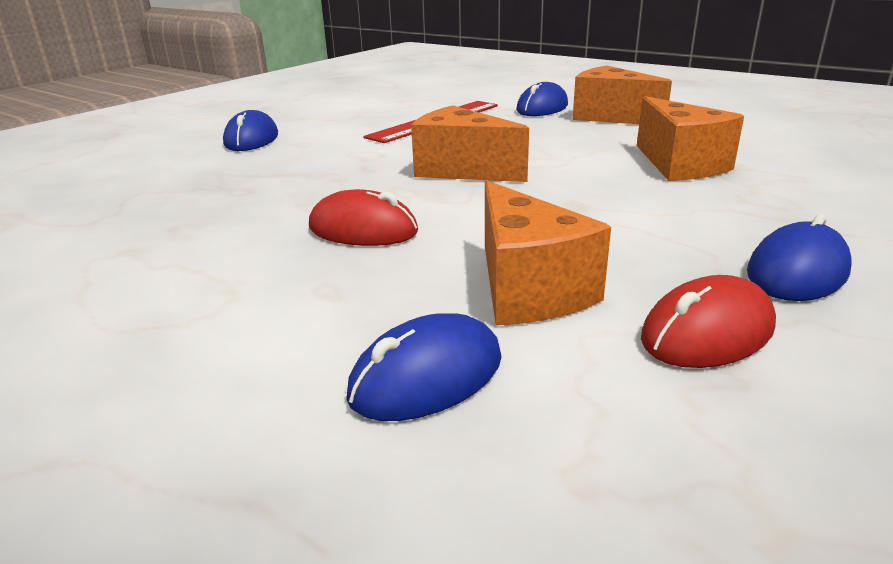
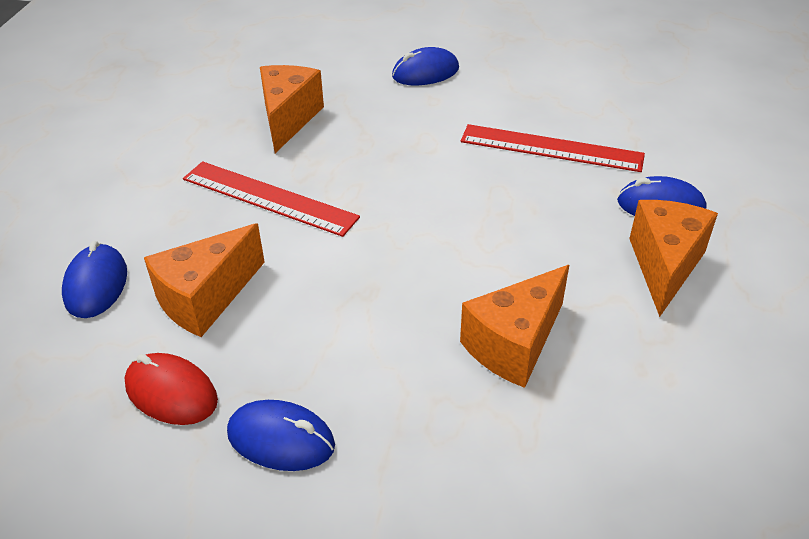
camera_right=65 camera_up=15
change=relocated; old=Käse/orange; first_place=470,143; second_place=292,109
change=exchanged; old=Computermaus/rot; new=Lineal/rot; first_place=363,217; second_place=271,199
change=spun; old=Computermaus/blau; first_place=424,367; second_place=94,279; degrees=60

Task prompt → Set down the material again exactly. Don't carry over any pictures.

Response to the task →
camera_right=65 camera_up=15
change=relocated; old=Käse/orange; first_place=470,143; second_place=292,109
change=exchanged; old=Computermaus/rot; new=Lineal/rot; first_place=363,217; second_place=271,199
change=spun; old=Computermaus/blau; first_place=424,367; second_place=94,279; degrees=60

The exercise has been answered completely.